[Start of Attachment]
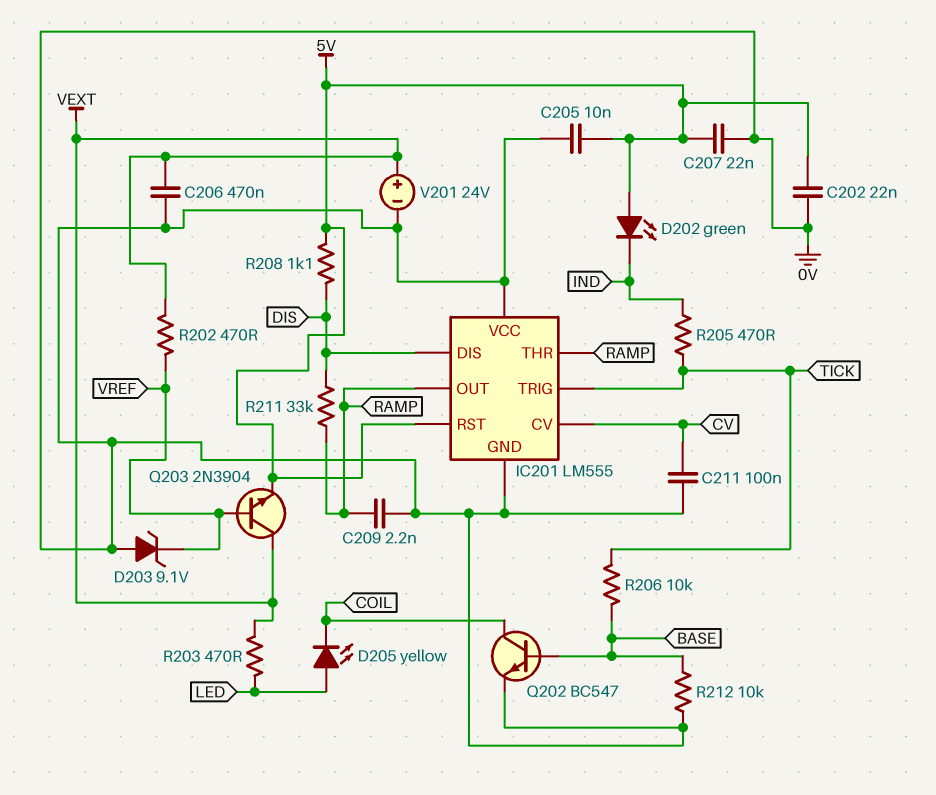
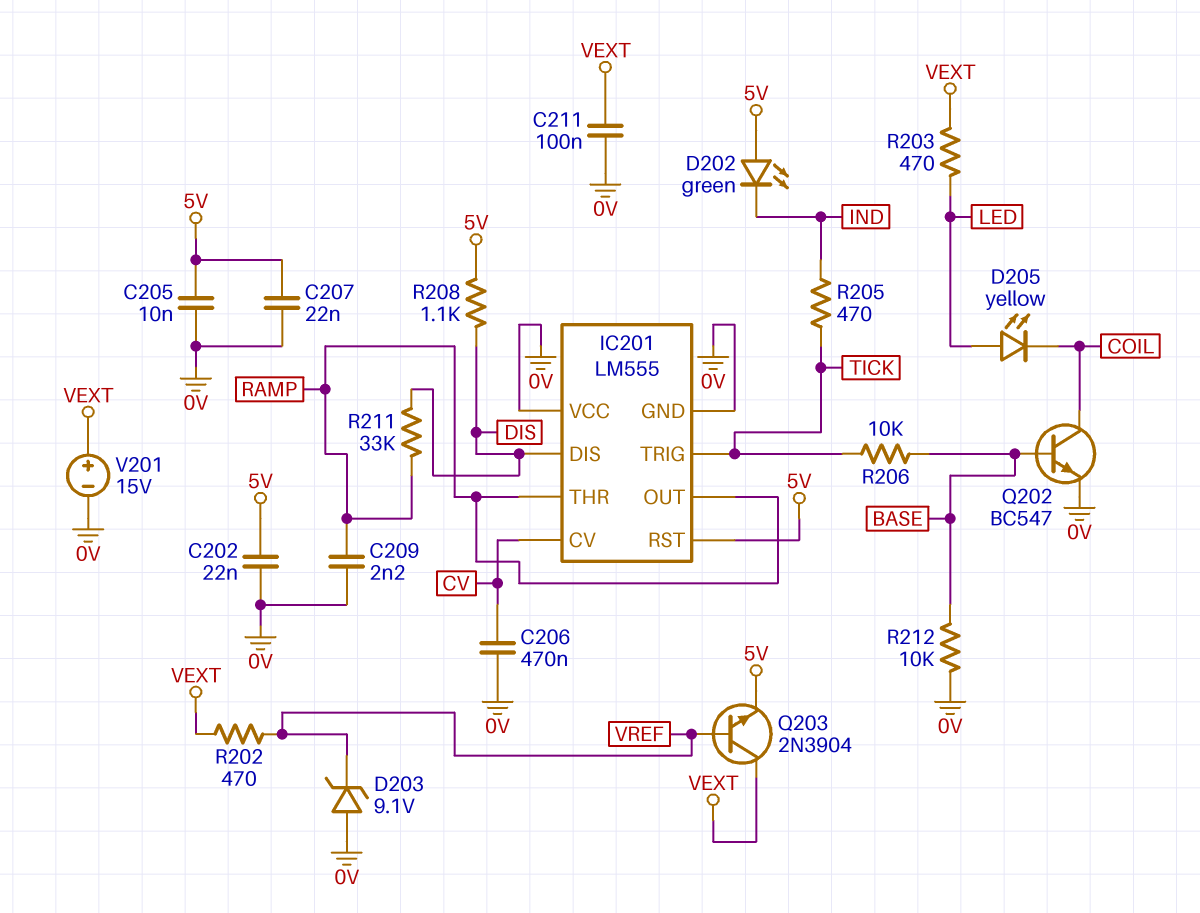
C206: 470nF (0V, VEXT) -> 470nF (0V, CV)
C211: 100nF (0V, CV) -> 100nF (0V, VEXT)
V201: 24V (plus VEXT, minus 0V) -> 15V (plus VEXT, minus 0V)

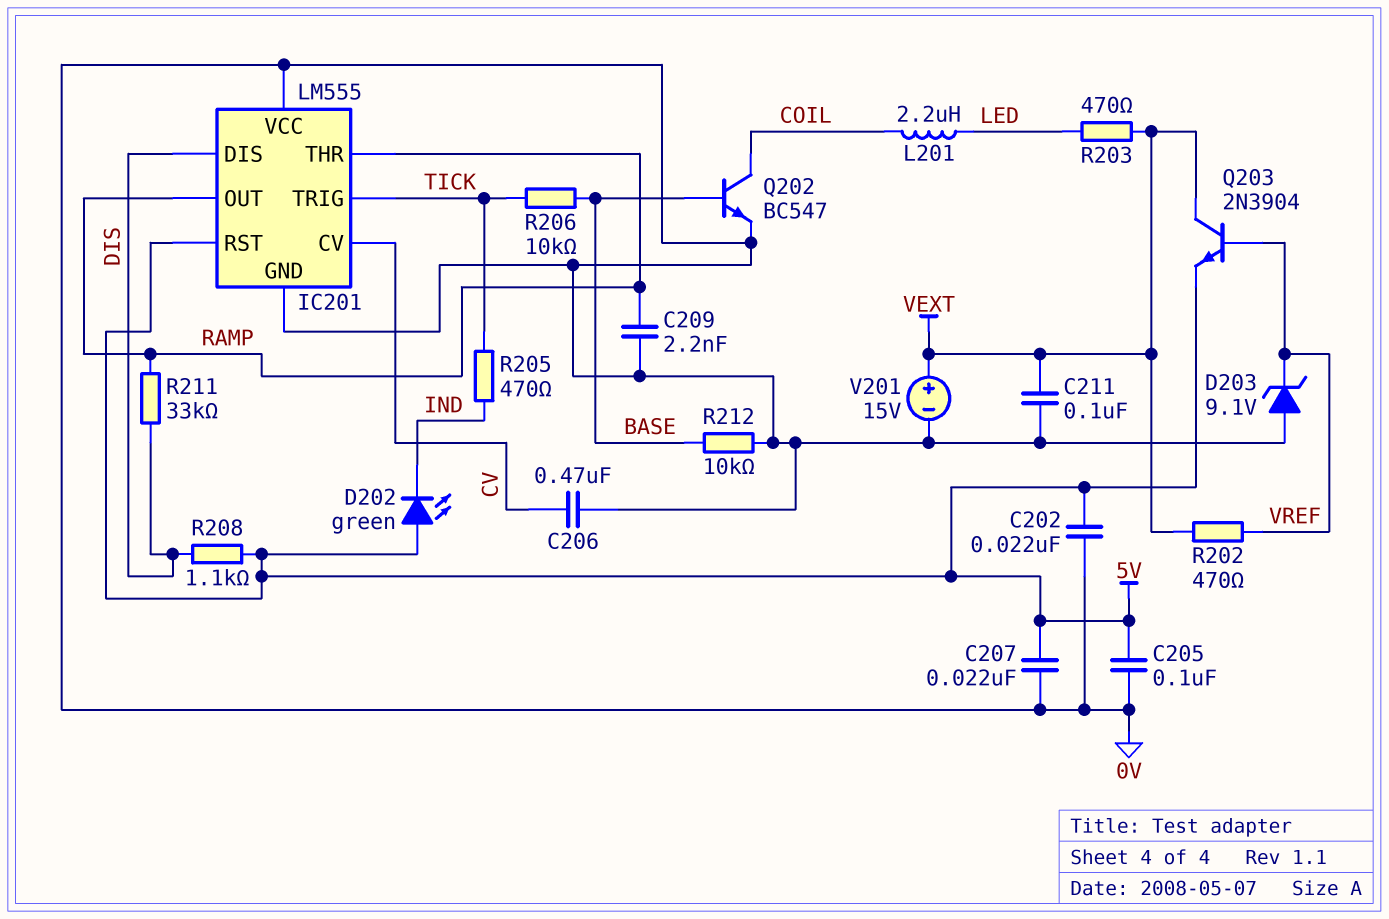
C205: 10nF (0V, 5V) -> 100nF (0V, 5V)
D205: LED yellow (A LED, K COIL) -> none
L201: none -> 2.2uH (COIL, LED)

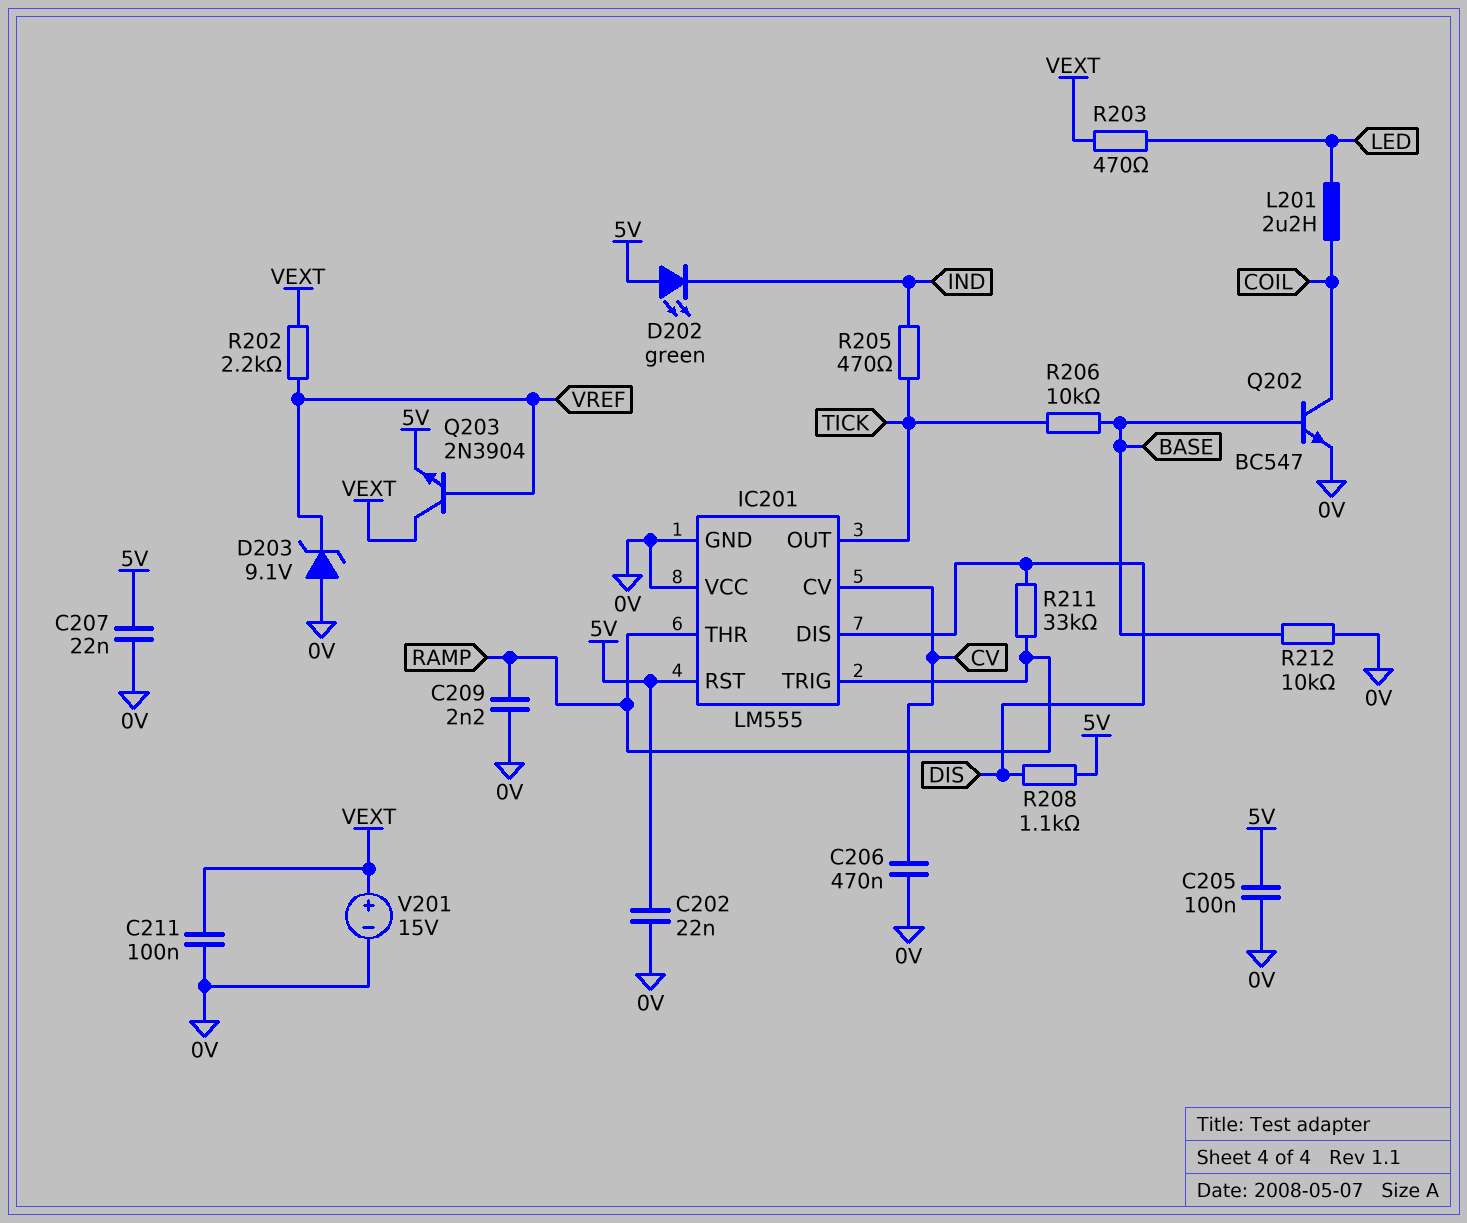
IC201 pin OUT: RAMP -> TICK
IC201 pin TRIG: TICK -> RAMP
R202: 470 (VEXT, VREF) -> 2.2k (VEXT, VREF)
[End of Attachment]
[Start of Attachment]
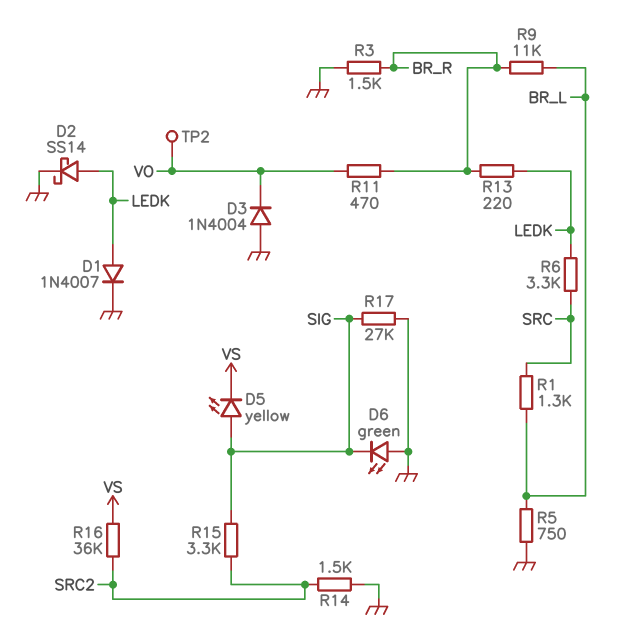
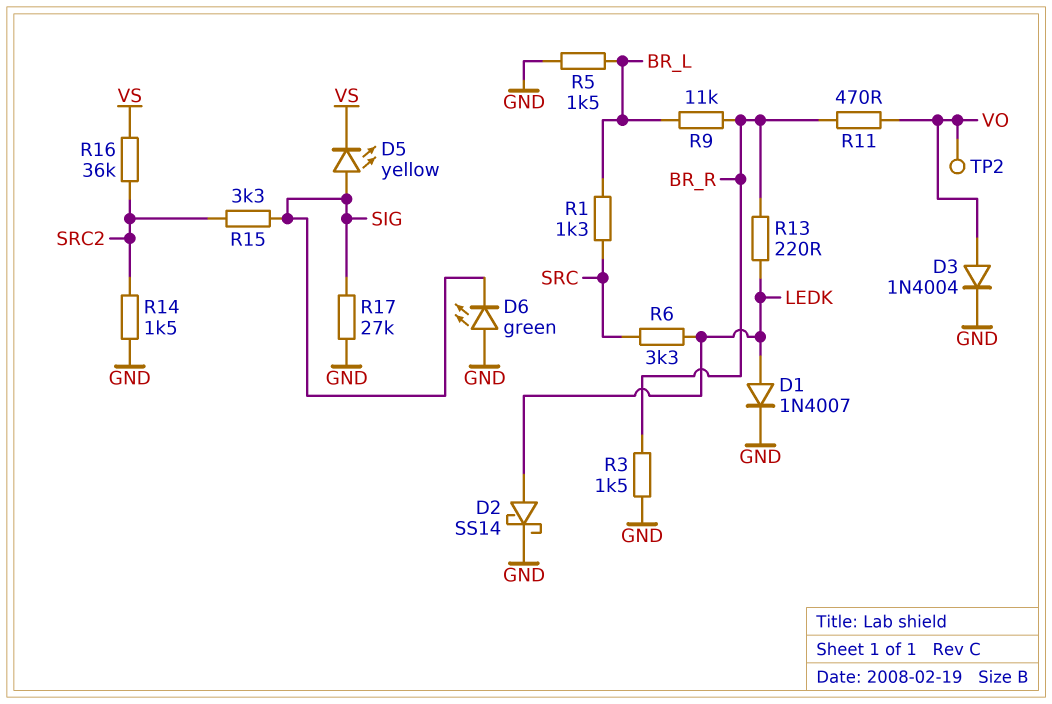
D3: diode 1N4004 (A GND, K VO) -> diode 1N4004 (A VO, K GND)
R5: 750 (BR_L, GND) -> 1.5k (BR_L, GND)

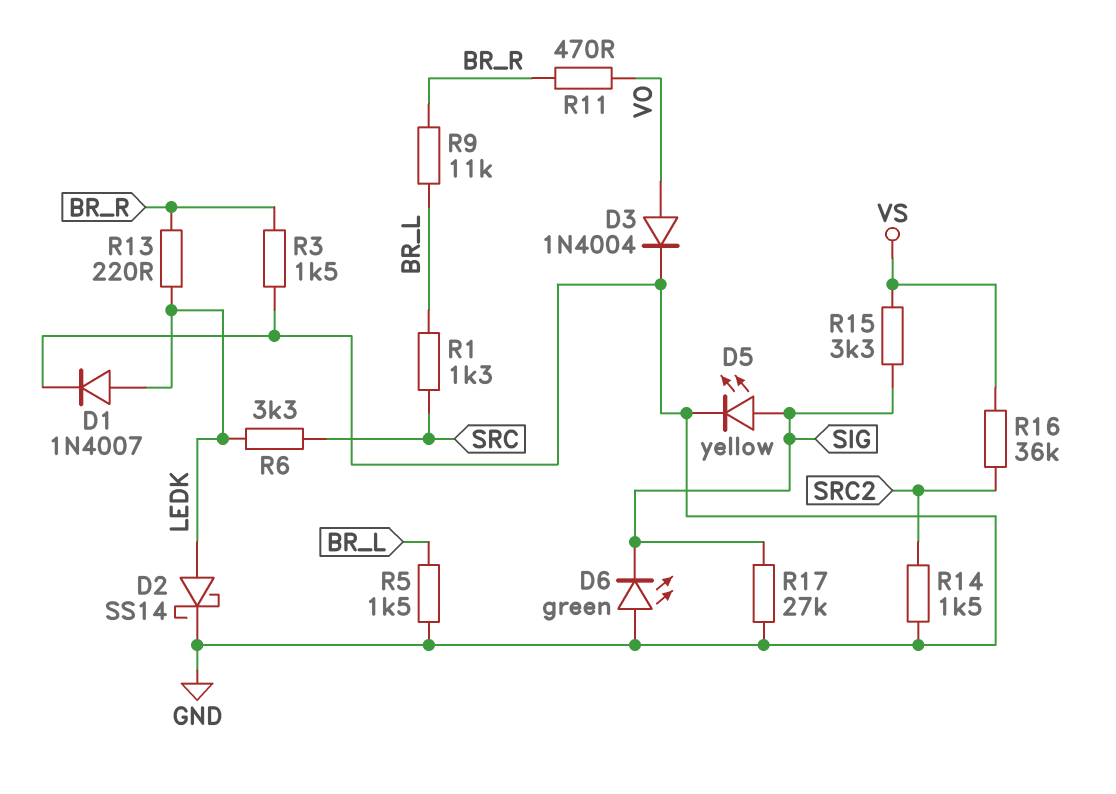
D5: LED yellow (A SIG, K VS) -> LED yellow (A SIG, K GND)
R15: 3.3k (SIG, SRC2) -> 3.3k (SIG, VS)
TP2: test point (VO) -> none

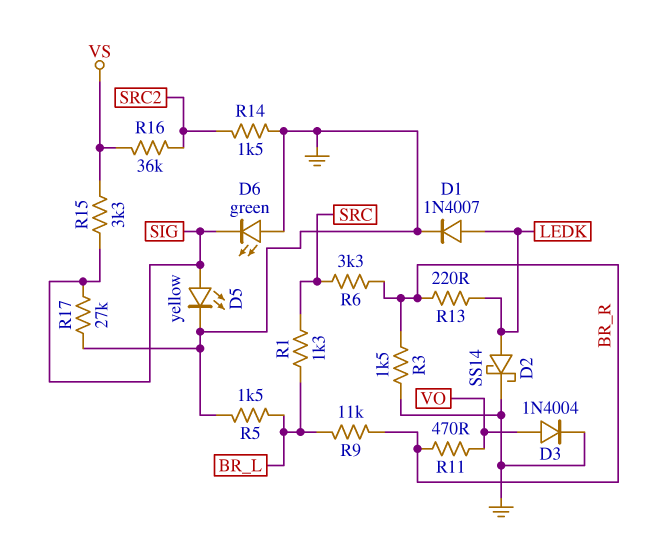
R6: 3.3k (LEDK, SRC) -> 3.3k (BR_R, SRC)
[End of Attachment]
TASK DESCRIPTION: Each line above from the one containing "C206: 470nF (0V, VEXT) -> 470nF (0V, CV)" through the one containing "R202: 470 (VEXT, VREF) -> 2.2k (VEXT, VREF)" is to be returned verbatim. Nothing else, and no pictures.

ANSWER TO THE PROBLEM:
C206: 470nF (0V, VEXT) -> 470nF (0V, CV)
C211: 100nF (0V, CV) -> 100nF (0V, VEXT)
V201: 24V (plus VEXT, minus 0V) -> 15V (plus VEXT, minus 0V)

C205: 10nF (0V, 5V) -> 100nF (0V, 5V)
D205: LED yellow (A LED, K COIL) -> none
L201: none -> 2.2uH (COIL, LED)

IC201 pin OUT: RAMP -> TICK
IC201 pin TRIG: TICK -> RAMP
R202: 470 (VEXT, VREF) -> 2.2k (VEXT, VREF)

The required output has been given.